(Stored items)
────

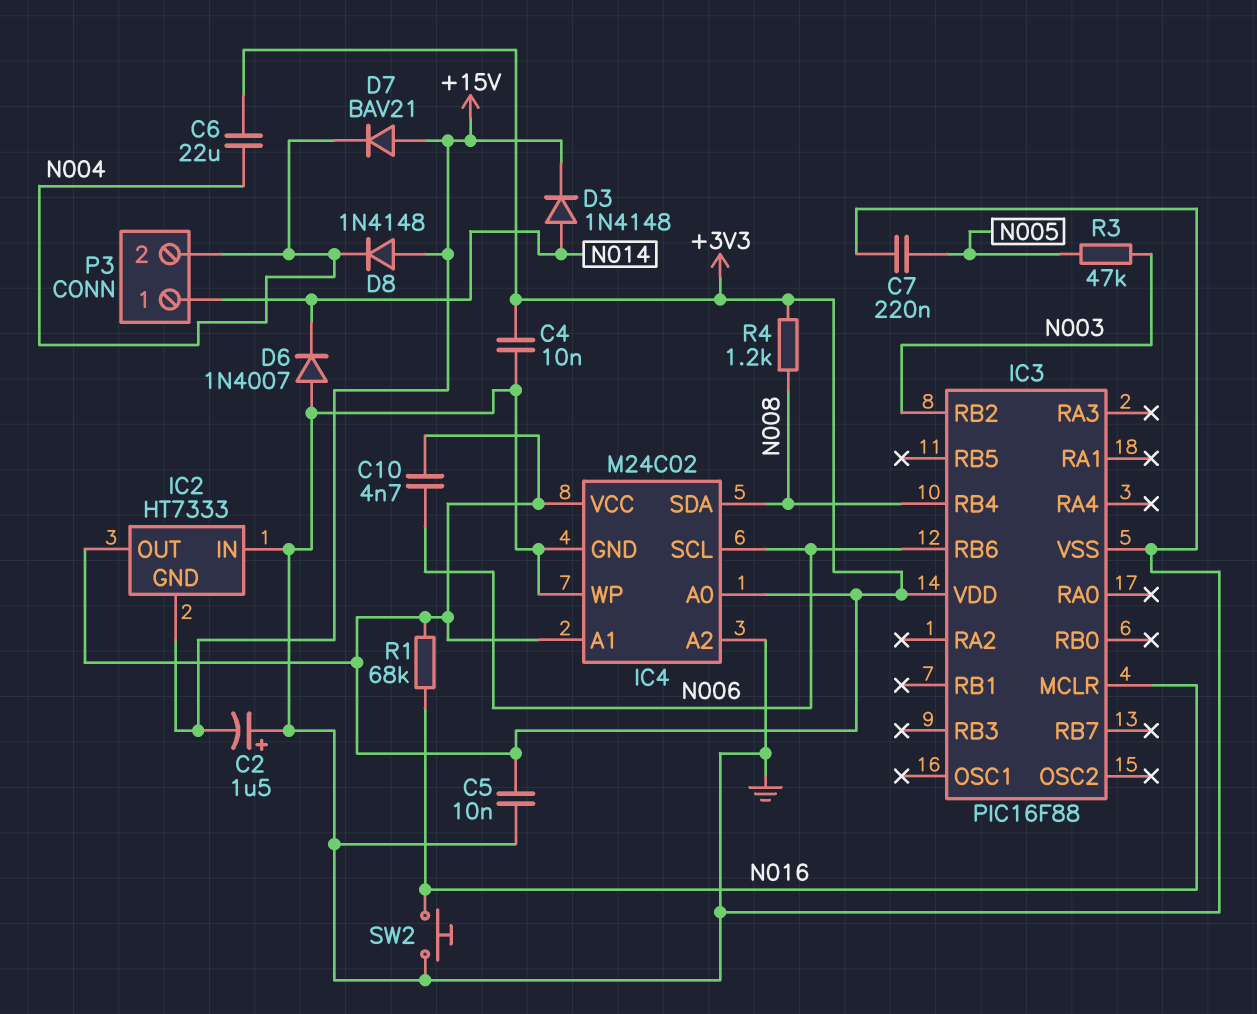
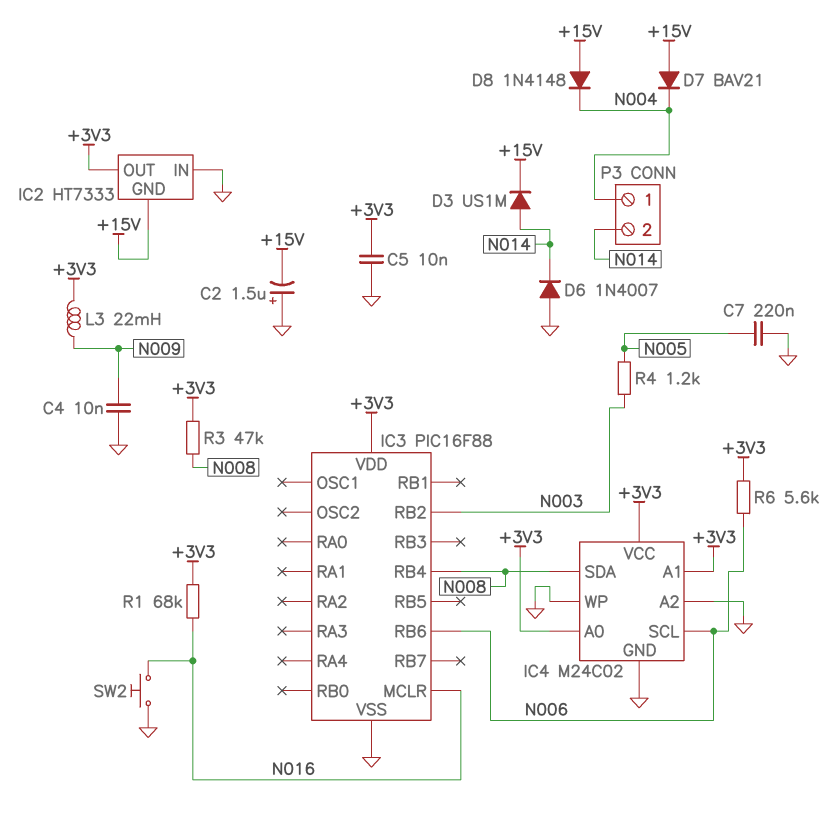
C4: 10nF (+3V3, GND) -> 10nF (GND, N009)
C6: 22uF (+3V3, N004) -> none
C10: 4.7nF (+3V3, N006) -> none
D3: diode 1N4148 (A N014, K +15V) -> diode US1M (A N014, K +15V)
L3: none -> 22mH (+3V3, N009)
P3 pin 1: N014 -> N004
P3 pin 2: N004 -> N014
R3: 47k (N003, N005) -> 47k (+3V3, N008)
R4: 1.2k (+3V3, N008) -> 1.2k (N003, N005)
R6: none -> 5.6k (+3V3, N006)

────

THE PROBLEM:
Please retype every record exactly, leaving the pictures out.

RESULT OF THE TASK:
C4: 10nF (+3V3, GND) -> 10nF (GND, N009)
C6: 22uF (+3V3, N004) -> none
C10: 4.7nF (+3V3, N006) -> none
D3: diode 1N4148 (A N014, K +15V) -> diode US1M (A N014, K +15V)
L3: none -> 22mH (+3V3, N009)
P3 pin 1: N014 -> N004
P3 pin 2: N004 -> N014
R3: 47k (N003, N005) -> 47k (+3V3, N008)
R4: 1.2k (+3V3, N008) -> 1.2k (N003, N005)
R6: none -> 5.6k (+3V3, N006)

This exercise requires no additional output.